• **Work to complete**:
In total, how many lines of the data contain the word "appeared"? Only that number is wanted.

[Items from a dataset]
┌──
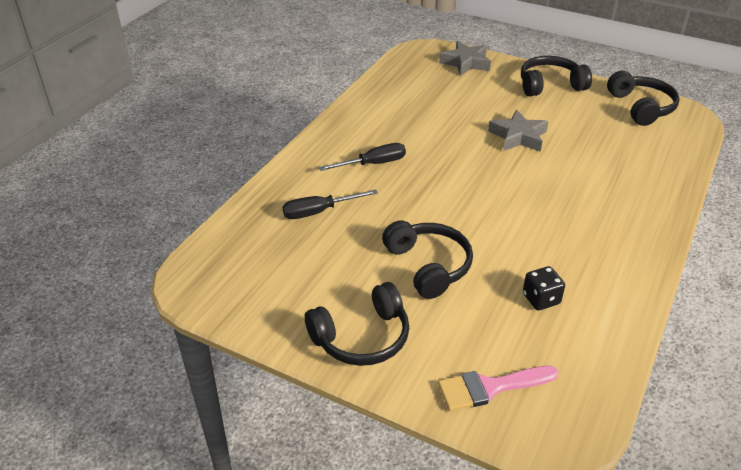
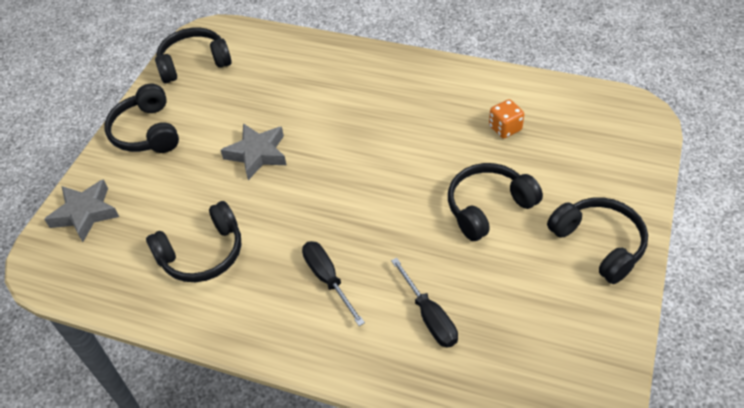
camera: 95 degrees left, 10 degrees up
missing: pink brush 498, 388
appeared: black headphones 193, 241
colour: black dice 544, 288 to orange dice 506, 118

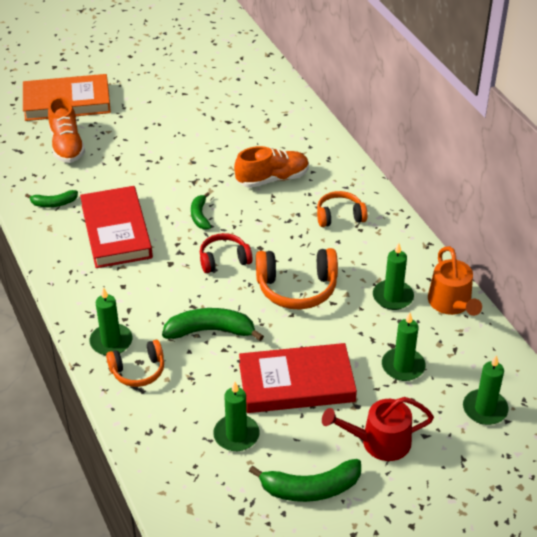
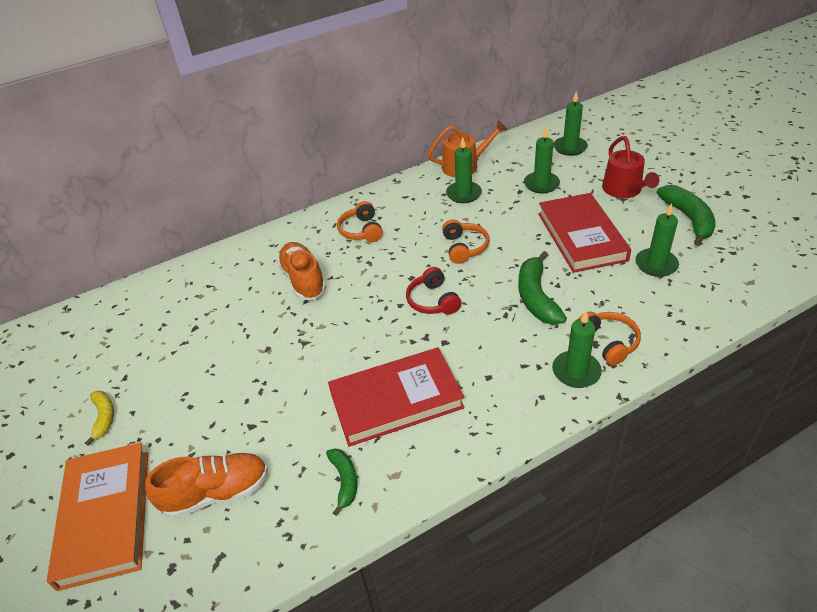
camera: 90 degrees left, 0 degrees up
missing: green banana 201, 211
appeared: yellow banana 99, 418
size: orange headphones 297, 278 = 466, 241 x0.63

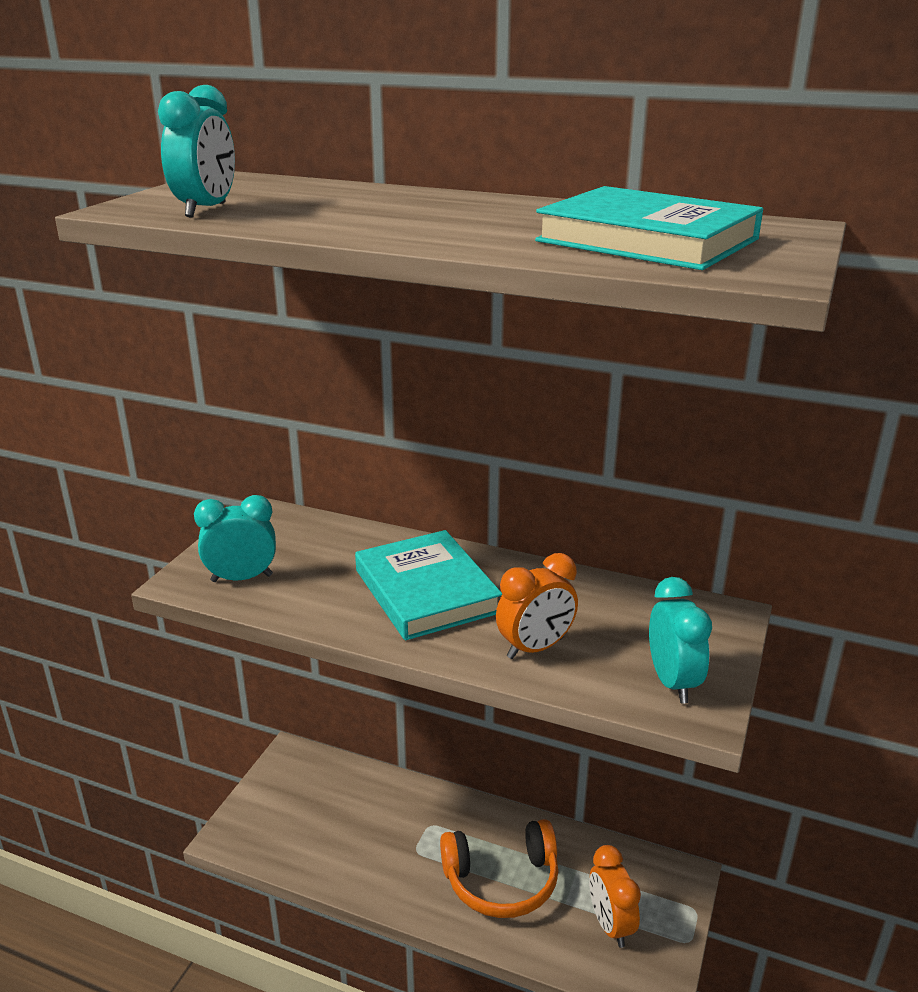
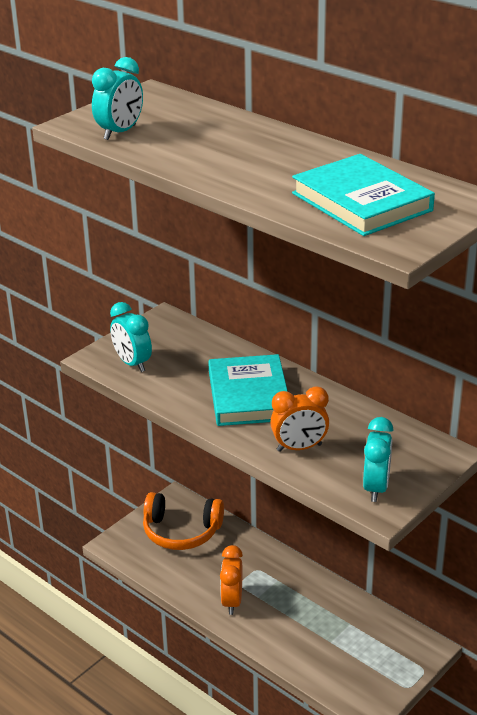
camera: 20 degrees right, 5 degrees up
relocated: orange headphones 499, 868 to 183, 521; orange clock 615, 896 to 231, 580
spun: turquoise clock 235, 538 = 131, 337 135 degrees counterclockwise

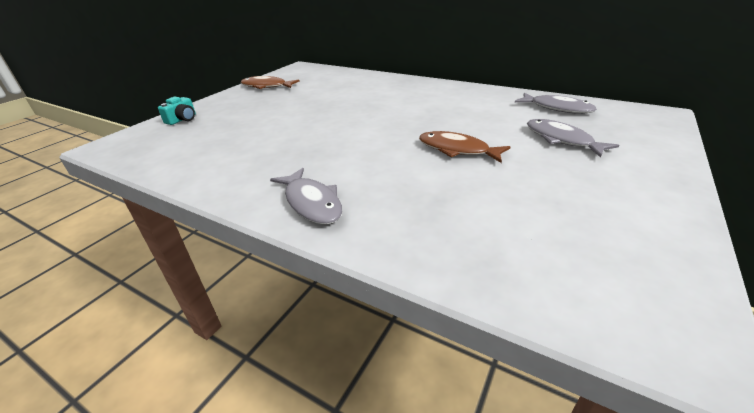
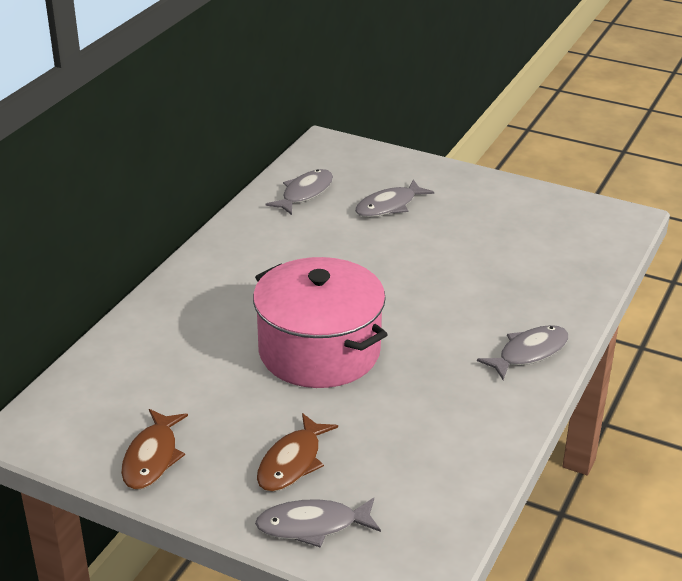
camera: 95 degrees left, 0 degrees up
appeared: pink pot 320, 322
relocated: brown fish 464, 147 to 297, 452
exchanged: turquoise camera 177, 111 to grey fish 318, 523

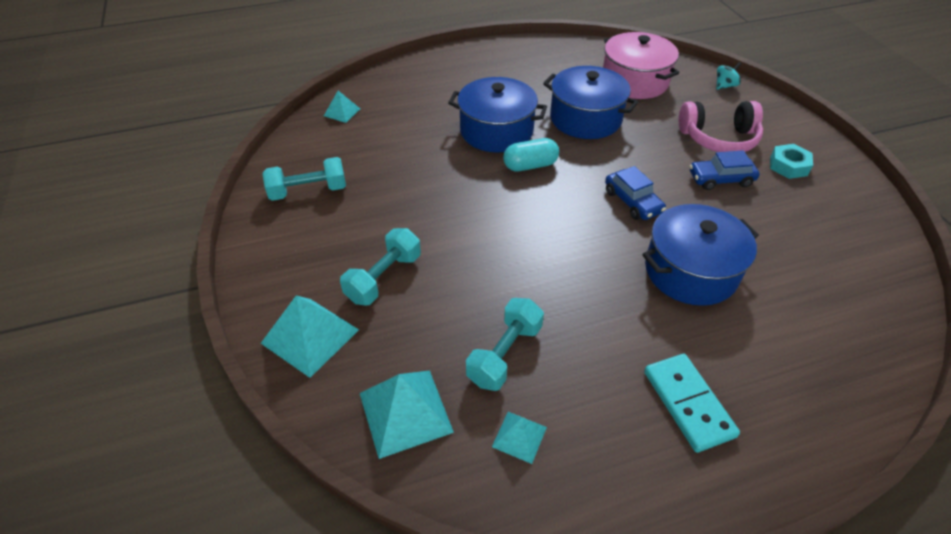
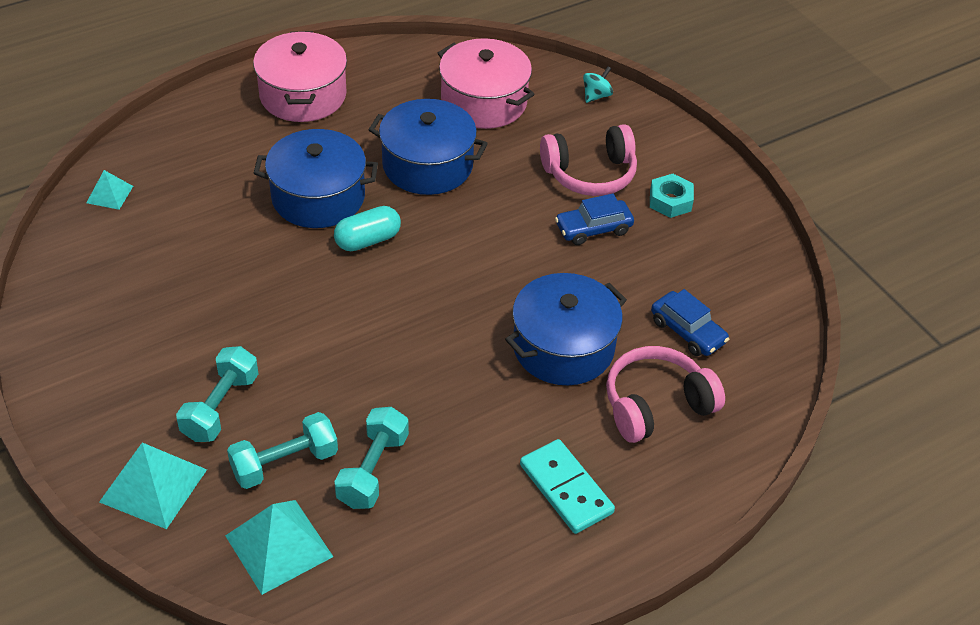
camera: 15 degrees left, 0 degrees up
missing: turquoise pyramid 519, 438
appeared: pink pot 300, 76; pink headphones 665, 394
relocated: turquoise dumbbell 304, 179 to 282, 450; blue car 635, 193 to 690, 322

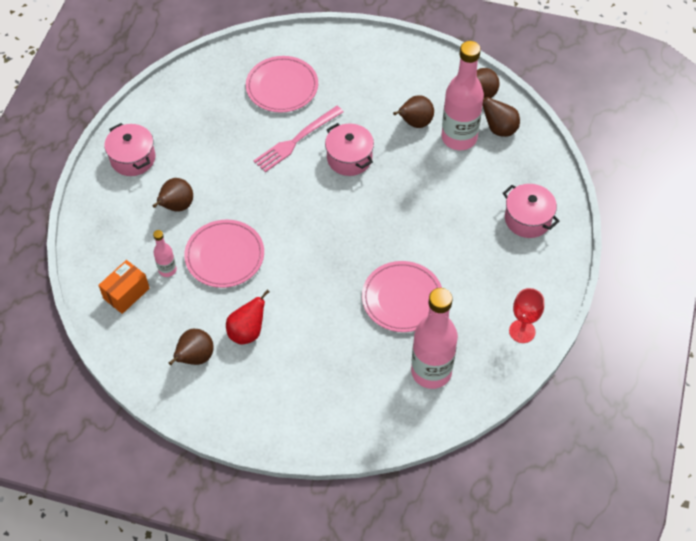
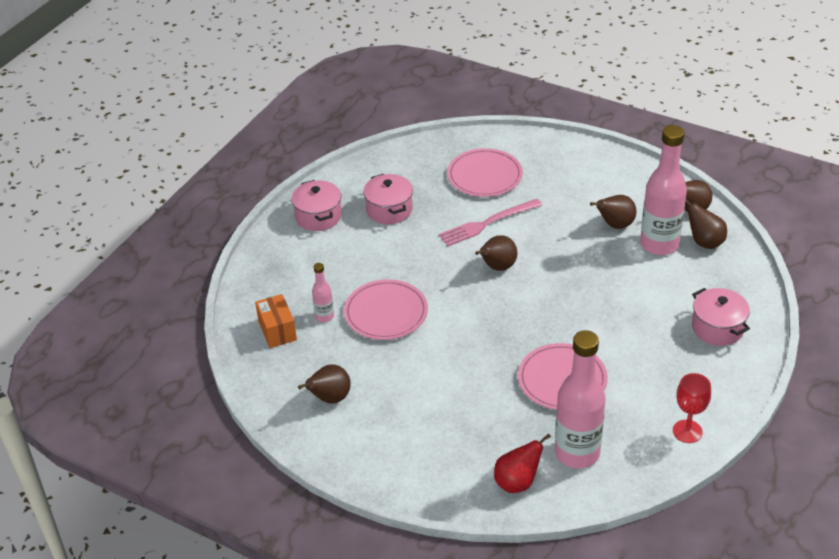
camera: 15 degrees right, 15 degrees down
relocated: brown pear 173, 195 to 496, 253; red pear 248, 317 to 522, 463; pink pot 349, 149 to 388, 199
spun: orange box 124, 287 = 276, 321 75 degrees counterclockwise

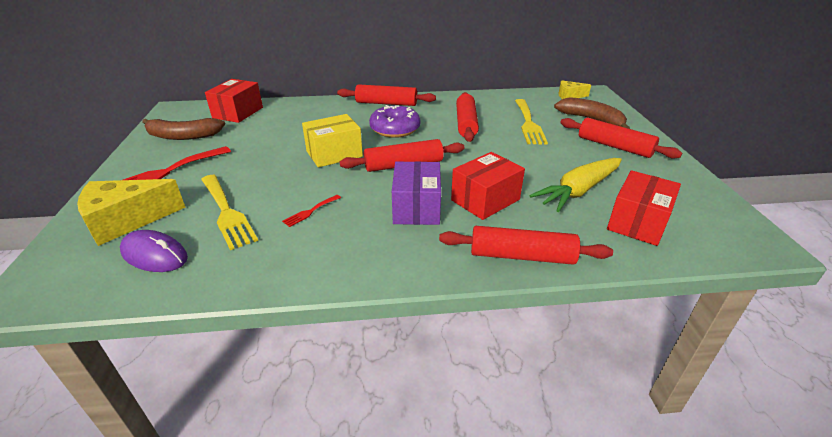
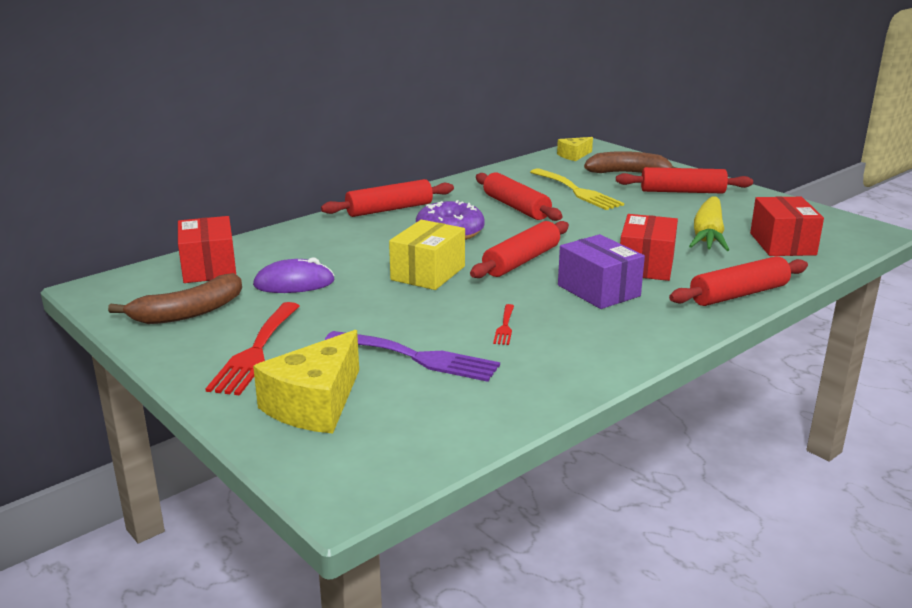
camera: 35 degrees left, 10 degrees down
relocated: purple mouse 154, 251 to 294, 275
colour: yellow fork 229, 212 to purple fork 412, 356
└──
• **Response to the task**:
4